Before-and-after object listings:
# # # # # # #

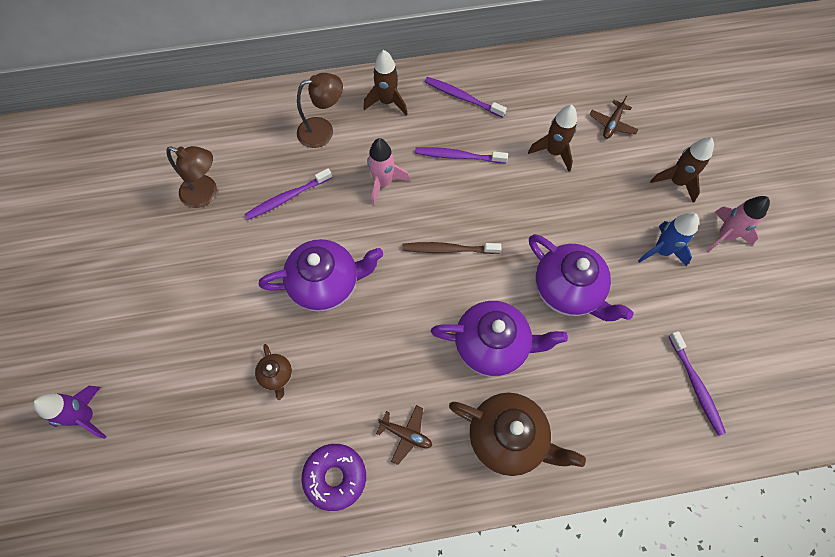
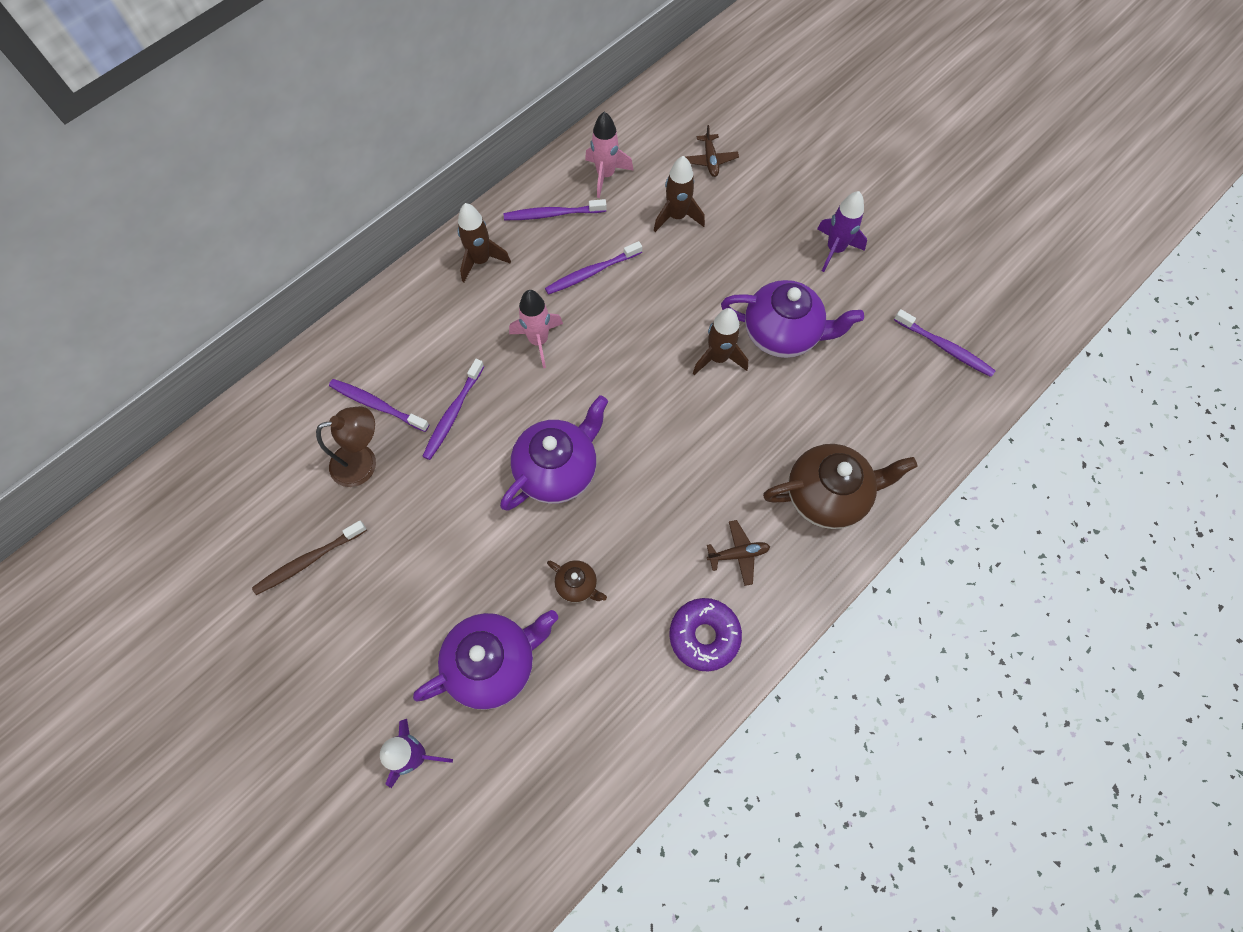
camera: 35 degrees left, 0 degrees up
(244, 160) = (377, 405): none -> purple toothbrush
(323, 131) = (438, 327): brown lamp -> none
(448, 249) = (649, 364): brown toothbrush -> brown toothbrush (308, 560)
(492, 345) = (754, 425): purple teapot -> purple teapot (493, 663)
(661, 250) = (835, 249): blue rocket -> purple rocket
(676, 182) = (803, 180): brown rocket -> brown rocket (718, 358)
(724, 235) = (876, 204): pink rocket -> pink rocket (605, 175)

# # # # # # #

# DIRECTIONS FOR THIS TASK
Output exactly, and only, the lines running from the one that contains "(661, 250) = (835, 249): blue" through the last line of the entries above.

# TASK RESULT
(661, 250) = (835, 249): blue rocket -> purple rocket
(676, 182) = (803, 180): brown rocket -> brown rocket (718, 358)
(724, 235) = (876, 204): pink rocket -> pink rocket (605, 175)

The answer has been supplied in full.